Copy every record that follows, word for word.

Object matching data:
=== Begin Enclosure ===
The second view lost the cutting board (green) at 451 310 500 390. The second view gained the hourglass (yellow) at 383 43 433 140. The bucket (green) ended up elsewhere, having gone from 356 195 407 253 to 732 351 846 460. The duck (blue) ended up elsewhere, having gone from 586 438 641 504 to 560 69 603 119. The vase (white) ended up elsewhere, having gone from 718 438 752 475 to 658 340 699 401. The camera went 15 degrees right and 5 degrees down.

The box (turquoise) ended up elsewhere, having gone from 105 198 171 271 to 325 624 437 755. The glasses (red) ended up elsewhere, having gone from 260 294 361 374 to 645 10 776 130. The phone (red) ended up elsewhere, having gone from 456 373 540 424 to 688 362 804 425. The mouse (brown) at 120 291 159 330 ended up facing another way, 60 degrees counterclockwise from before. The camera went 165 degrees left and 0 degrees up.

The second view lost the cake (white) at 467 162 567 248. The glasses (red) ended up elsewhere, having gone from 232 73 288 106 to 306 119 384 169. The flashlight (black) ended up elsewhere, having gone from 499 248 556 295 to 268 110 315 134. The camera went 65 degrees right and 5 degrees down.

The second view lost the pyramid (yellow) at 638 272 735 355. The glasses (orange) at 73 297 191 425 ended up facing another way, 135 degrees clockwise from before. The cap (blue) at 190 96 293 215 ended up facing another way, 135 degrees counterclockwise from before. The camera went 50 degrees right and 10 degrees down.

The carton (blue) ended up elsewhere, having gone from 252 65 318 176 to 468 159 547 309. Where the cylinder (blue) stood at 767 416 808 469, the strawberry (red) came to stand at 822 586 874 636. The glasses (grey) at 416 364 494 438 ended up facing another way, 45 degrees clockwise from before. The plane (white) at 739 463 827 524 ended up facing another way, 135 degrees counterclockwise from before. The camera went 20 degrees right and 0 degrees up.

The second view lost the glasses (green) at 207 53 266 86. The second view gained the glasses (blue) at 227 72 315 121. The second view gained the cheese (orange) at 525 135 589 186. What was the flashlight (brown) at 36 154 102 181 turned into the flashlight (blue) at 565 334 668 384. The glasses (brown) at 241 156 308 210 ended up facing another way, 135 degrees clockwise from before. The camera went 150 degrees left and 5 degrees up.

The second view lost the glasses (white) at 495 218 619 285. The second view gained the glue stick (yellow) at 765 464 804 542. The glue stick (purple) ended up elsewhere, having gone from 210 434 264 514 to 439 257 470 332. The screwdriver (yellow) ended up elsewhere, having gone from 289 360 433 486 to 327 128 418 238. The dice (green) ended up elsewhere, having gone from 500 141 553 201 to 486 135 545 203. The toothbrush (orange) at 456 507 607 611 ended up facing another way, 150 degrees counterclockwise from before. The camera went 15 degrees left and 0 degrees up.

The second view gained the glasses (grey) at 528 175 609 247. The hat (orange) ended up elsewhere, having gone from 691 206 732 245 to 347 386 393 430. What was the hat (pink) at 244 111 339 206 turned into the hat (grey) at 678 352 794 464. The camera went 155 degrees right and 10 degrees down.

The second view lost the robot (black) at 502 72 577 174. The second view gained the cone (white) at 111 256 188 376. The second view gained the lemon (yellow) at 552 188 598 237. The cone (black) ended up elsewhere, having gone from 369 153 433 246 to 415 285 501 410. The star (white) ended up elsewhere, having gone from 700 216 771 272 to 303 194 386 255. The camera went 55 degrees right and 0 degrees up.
=== End Enclosure ===
Response to this exercise:
The second view lost the cutting board (green) at 451 310 500 390. The second view gained the hourglass (yellow) at 383 43 433 140. The bucket (green) ended up elsewhere, having gone from 356 195 407 253 to 732 351 846 460. The duck (blue) ended up elsewhere, having gone from 586 438 641 504 to 560 69 603 119. The vase (white) ended up elsewhere, having gone from 718 438 752 475 to 658 340 699 401. The camera went 15 degrees right and 5 degrees down.

The box (turquoise) ended up elsewhere, having gone from 105 198 171 271 to 325 624 437 755. The glasses (red) ended up elsewhere, having gone from 260 294 361 374 to 645 10 776 130. The phone (red) ended up elsewhere, having gone from 456 373 540 424 to 688 362 804 425. The mouse (brown) at 120 291 159 330 ended up facing another way, 60 degrees counterclockwise from before. The camera went 165 degrees left and 0 degrees up.

The second view lost the cake (white) at 467 162 567 248. The glasses (red) ended up elsewhere, having gone from 232 73 288 106 to 306 119 384 169. The flashlight (black) ended up elsewhere, having gone from 499 248 556 295 to 268 110 315 134. The camera went 65 degrees right and 5 degrees down.

The second view lost the pyramid (yellow) at 638 272 735 355. The glasses (orange) at 73 297 191 425 ended up facing another way, 135 degrees clockwise from before. The cap (blue) at 190 96 293 215 ended up facing another way, 135 degrees counterclockwise from before. The camera went 50 degrees right and 10 degrees down.

The carton (blue) ended up elsewhere, having gone from 252 65 318 176 to 468 159 547 309. Where the cylinder (blue) stood at 767 416 808 469, the strawberry (red) came to stand at 822 586 874 636. The glasses (grey) at 416 364 494 438 ended up facing another way, 45 degrees clockwise from before. The plane (white) at 739 463 827 524 ended up facing another way, 135 degrees counterclockwise from before. The camera went 20 degrees right and 0 degrees up.

The second view lost the glasses (green) at 207 53 266 86. The second view gained the glasses (blue) at 227 72 315 121. The second view gained the cheese (orange) at 525 135 589 186. What was the flashlight (brown) at 36 154 102 181 turned into the flashlight (blue) at 565 334 668 384. The glasses (brown) at 241 156 308 210 ended up facing another way, 135 degrees clockwise from before. The camera went 150 degrees left and 5 degrees up.

The second view lost the glasses (white) at 495 218 619 285. The second view gained the glue stick (yellow) at 765 464 804 542. The glue stick (purple) ended up elsewhere, having gone from 210 434 264 514 to 439 257 470 332. The screwdriver (yellow) ended up elsewhere, having gone from 289 360 433 486 to 327 128 418 238. The dice (green) ended up elsewhere, having gone from 500 141 553 201 to 486 135 545 203. The toothbrush (orange) at 456 507 607 611 ended up facing another way, 150 degrees counterclockwise from before. The camera went 15 degrees left and 0 degrees up.

The second view gained the glasses (grey) at 528 175 609 247. The hat (orange) ended up elsewhere, having gone from 691 206 732 245 to 347 386 393 430. What was the hat (pink) at 244 111 339 206 turned into the hat (grey) at 678 352 794 464. The camera went 155 degrees right and 10 degrees down.

The second view lost the robot (black) at 502 72 577 174. The second view gained the cone (white) at 111 256 188 376. The second view gained the lemon (yellow) at 552 188 598 237. The cone (black) ended up elsewhere, having gone from 369 153 433 246 to 415 285 501 410. The star (white) ended up elsewhere, having gone from 700 216 771 272 to 303 194 386 255. The camera went 55 degrees right and 0 degrees up.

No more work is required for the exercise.